DATA FOR THIS EXERCISE start
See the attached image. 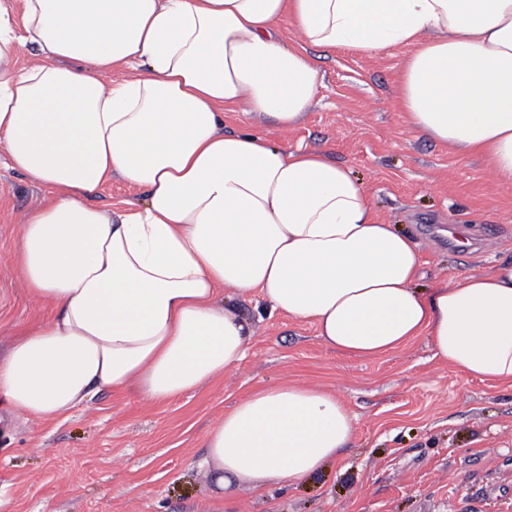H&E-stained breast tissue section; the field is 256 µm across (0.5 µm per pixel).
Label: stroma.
Wrapping results in <instances>:
<instances>
[{
	"label": "stroma",
	"instance_id": "1",
	"mask_svg": "<svg viewBox=\"0 0 512 512\" xmlns=\"http://www.w3.org/2000/svg\"><path fill=\"white\" fill-rule=\"evenodd\" d=\"M406 49L321 55L320 85L289 134L229 115V132L322 149L370 190L385 223L415 237L421 288L489 271L512 256V186L478 156L420 137L396 102ZM44 189L0 156V351L49 311L14 264L20 216ZM469 246H461V239ZM246 360L167 404L102 393L67 419L14 416L0 400V512H222L198 472L207 431L256 387L305 381L336 390L357 416L343 458L297 486L241 490L242 512H512V389L434 359L426 337L360 358L325 347L311 324L242 303Z\"/></svg>",
	"mask_w": 512,
	"mask_h": 512
}]
</instances>
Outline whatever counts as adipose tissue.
Listing matches in <instances>:
<instances>
[{"mask_svg": "<svg viewBox=\"0 0 512 512\" xmlns=\"http://www.w3.org/2000/svg\"><path fill=\"white\" fill-rule=\"evenodd\" d=\"M314 48L407 49L397 97L413 129L512 185V0H0V150L46 190L21 217L16 266L52 309L0 355L15 412L199 389L245 359L238 304L255 297L346 354L423 336L449 367L512 388V258L419 291L417 242L345 165L225 132L228 112L295 128L317 93ZM116 177L143 200L92 205ZM353 433L325 386L259 387L208 430L198 467L239 512L240 489L310 480Z\"/></svg>", "mask_w": 512, "mask_h": 512, "instance_id": "1", "label": "adipose tissue"}]
</instances>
DATA FOR THIS EXERCISE end
▶ [THE EXERCISE]
Say how many lines in this material hold "adipose", and say nothing else.

▶ [FULL RESPONSE]
2